[Data items]

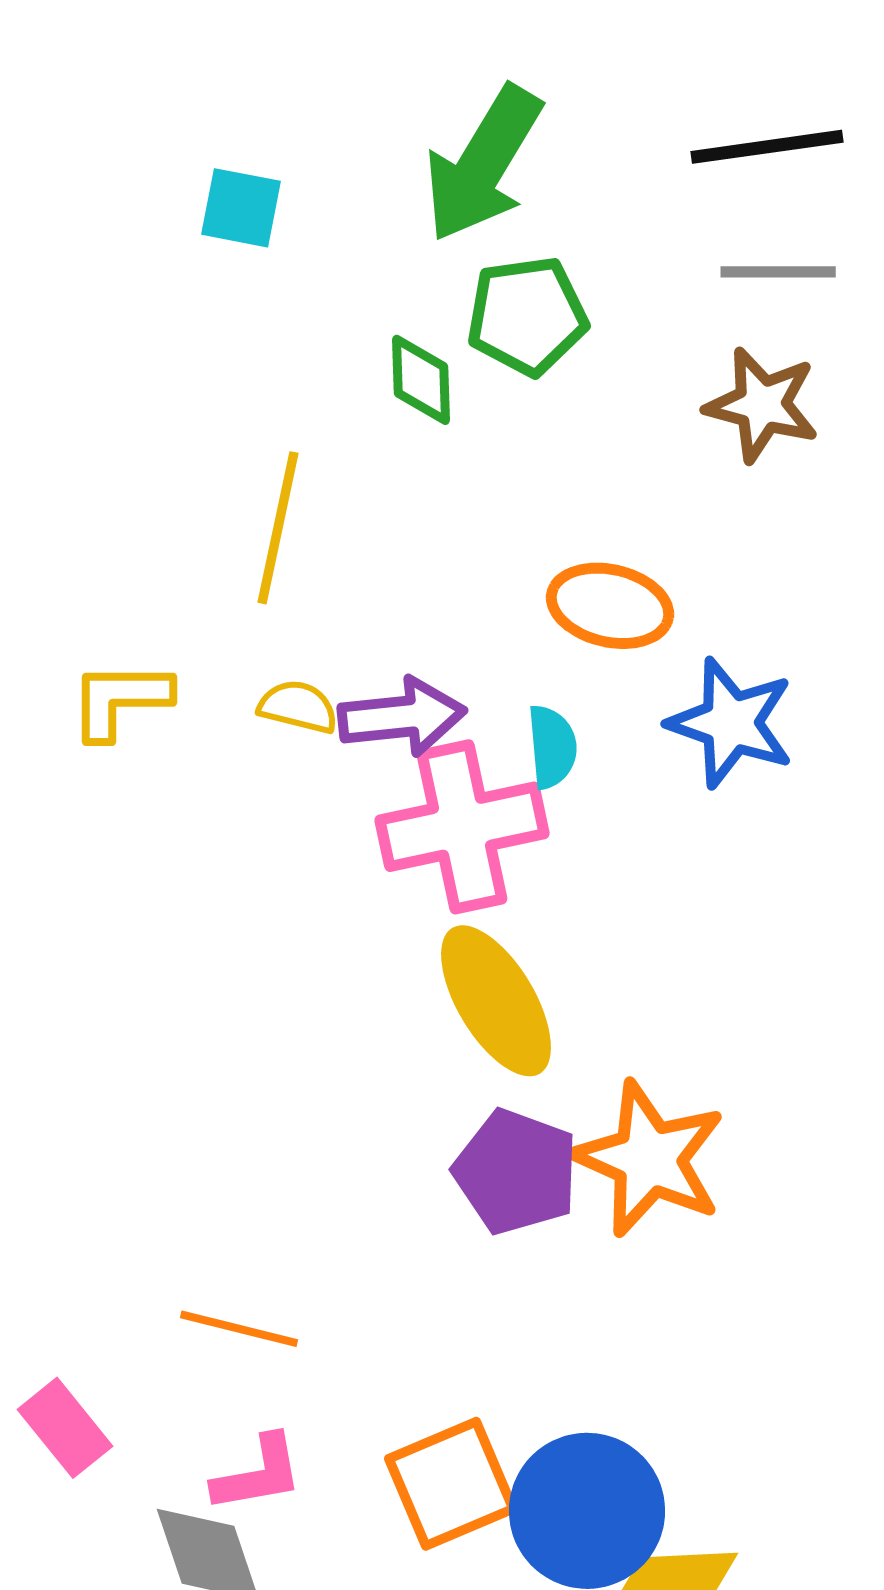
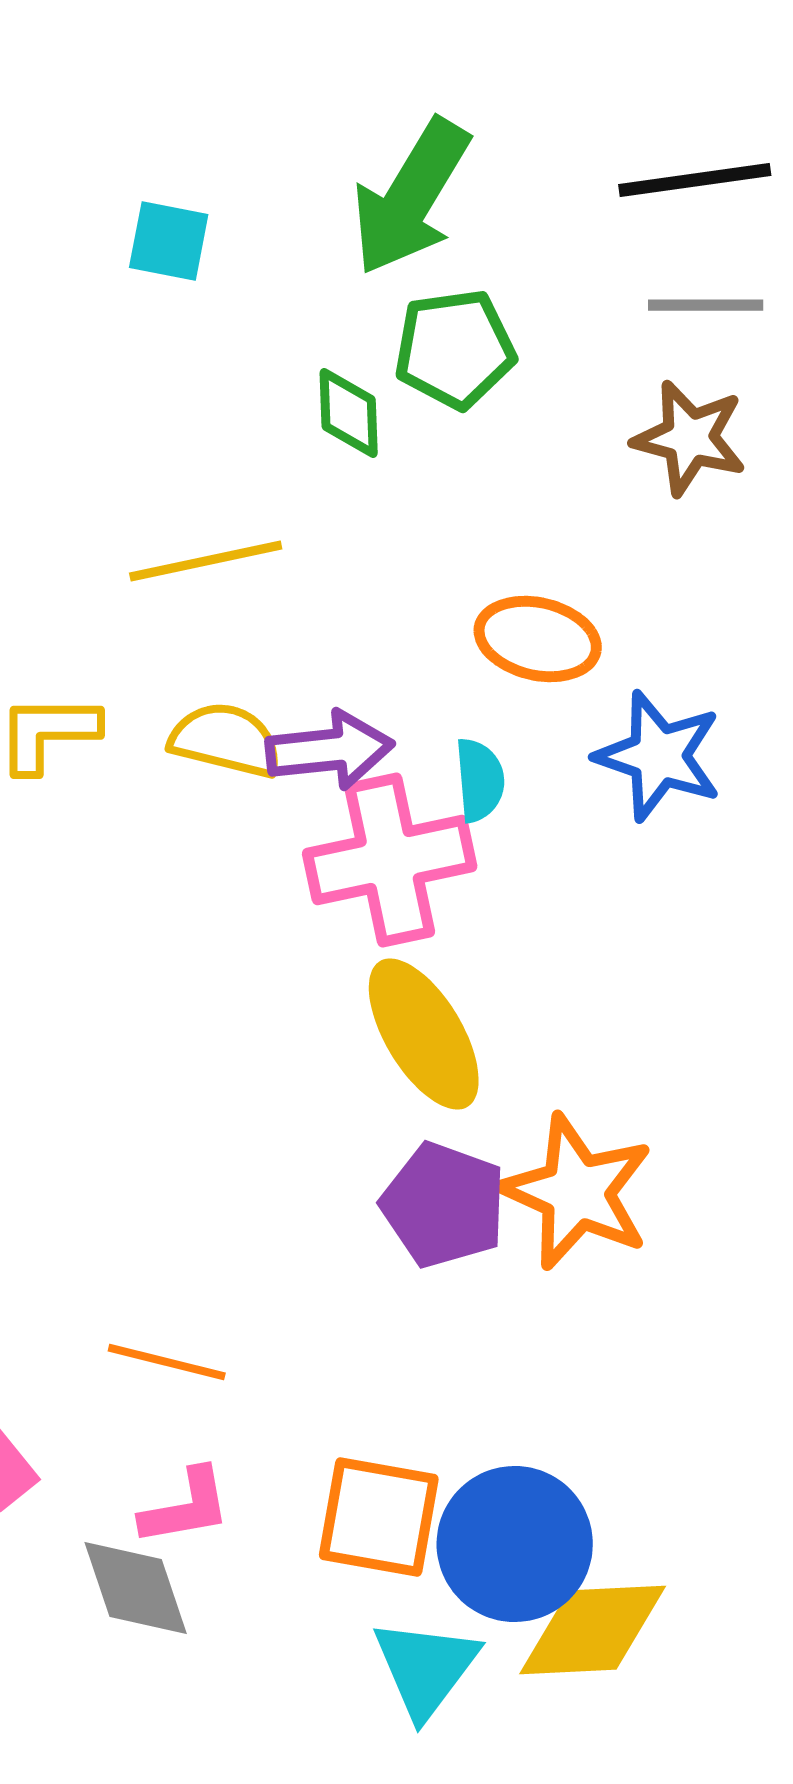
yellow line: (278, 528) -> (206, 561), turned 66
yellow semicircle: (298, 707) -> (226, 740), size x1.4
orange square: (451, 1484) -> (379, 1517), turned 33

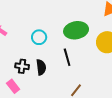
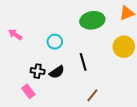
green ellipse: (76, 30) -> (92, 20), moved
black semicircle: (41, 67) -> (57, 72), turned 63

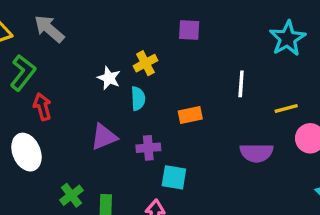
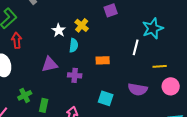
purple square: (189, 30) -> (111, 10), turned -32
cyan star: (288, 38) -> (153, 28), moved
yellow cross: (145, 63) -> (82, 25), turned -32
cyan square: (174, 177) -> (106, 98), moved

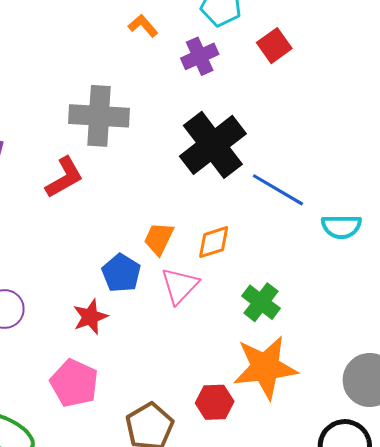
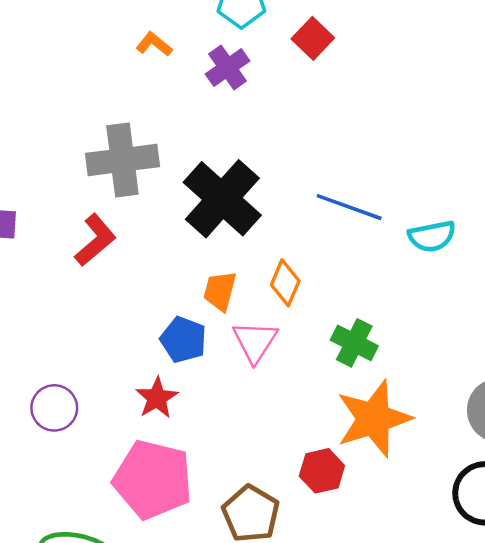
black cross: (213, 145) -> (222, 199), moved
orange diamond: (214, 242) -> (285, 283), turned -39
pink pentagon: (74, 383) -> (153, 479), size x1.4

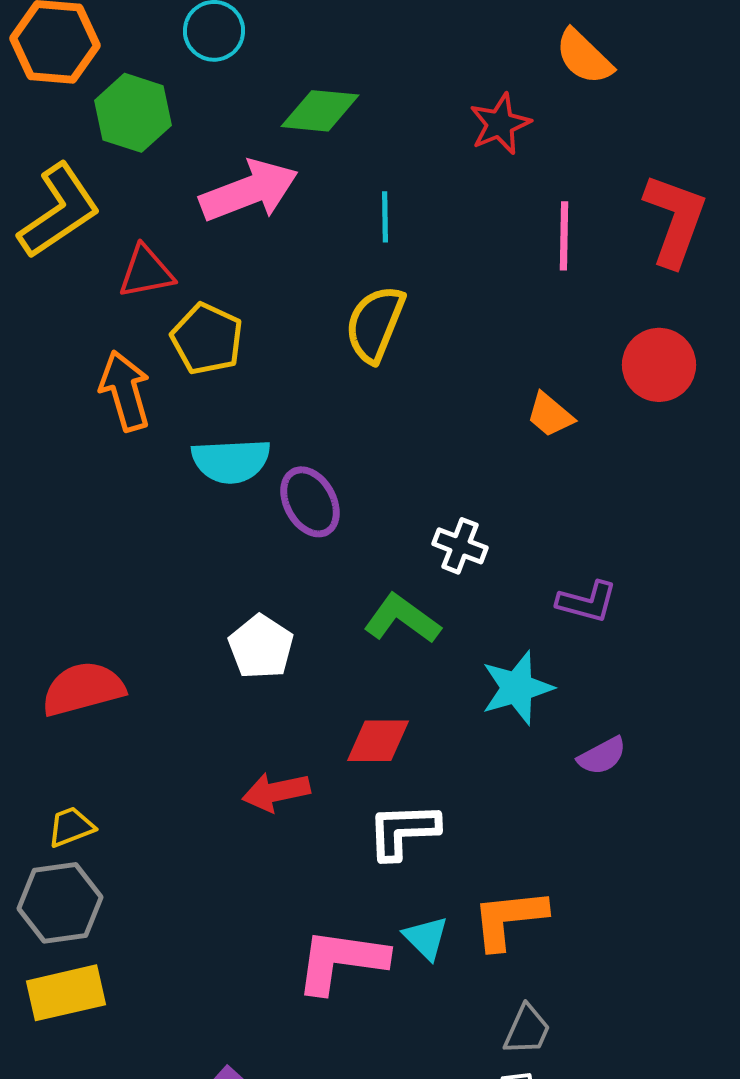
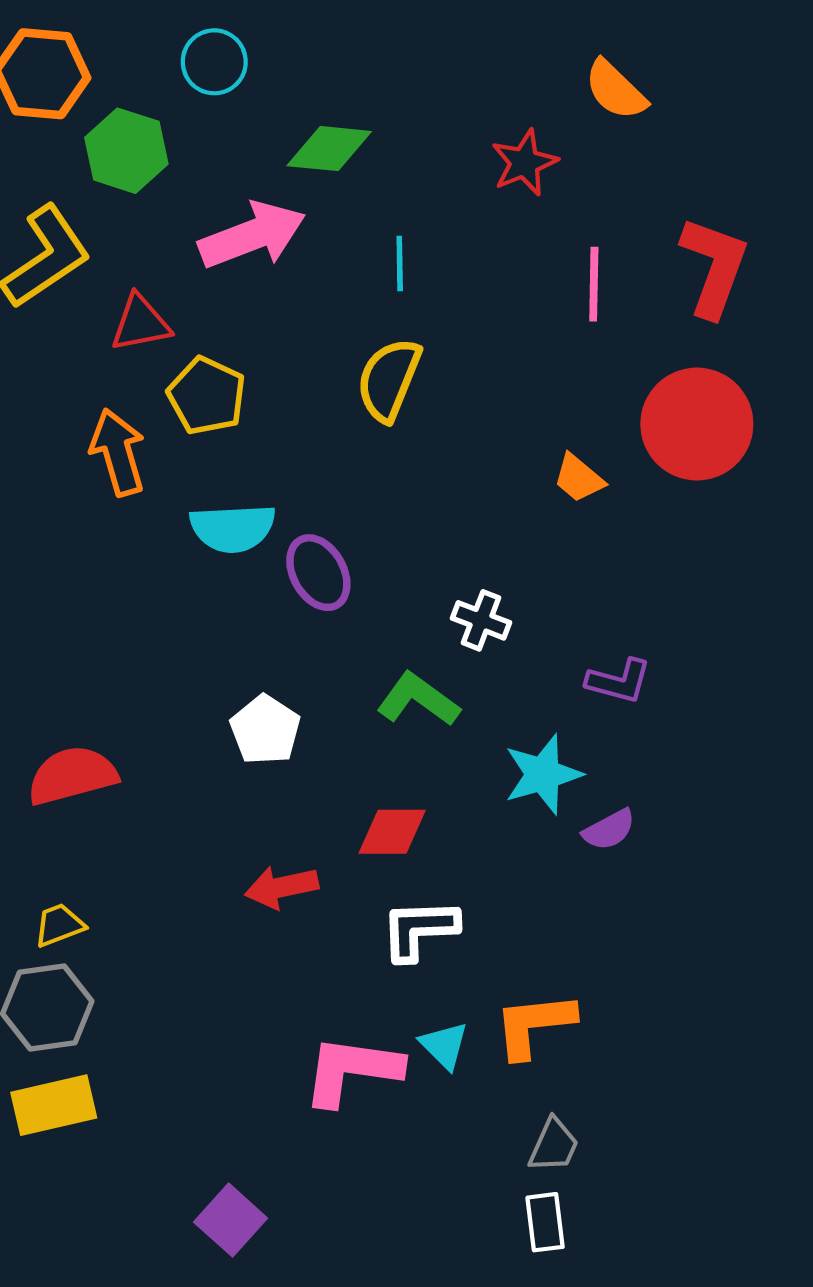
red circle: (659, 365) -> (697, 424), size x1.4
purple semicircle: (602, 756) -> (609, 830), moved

Task goal:
An exact retyping of each record, with no pictures, is the answer required.

The answer:
yellow line: (278, 528) -> (206, 561), turned 66
yellow semicircle: (298, 707) -> (226, 740), size x1.4
orange square: (451, 1484) -> (379, 1517), turned 33

green ellipse: (76, 30) -> (92, 20), moved
black semicircle: (41, 67) -> (57, 72), turned 63

purple square: (189, 30) -> (111, 10), turned -32
cyan star: (288, 38) -> (153, 28), moved
yellow cross: (145, 63) -> (82, 25), turned -32
cyan square: (174, 177) -> (106, 98), moved

black cross: (213, 145) -> (222, 199), moved
orange diamond: (214, 242) -> (285, 283), turned -39
pink pentagon: (74, 383) -> (153, 479), size x1.4

red circle: (659, 365) -> (697, 424), size x1.4
purple semicircle: (602, 756) -> (609, 830), moved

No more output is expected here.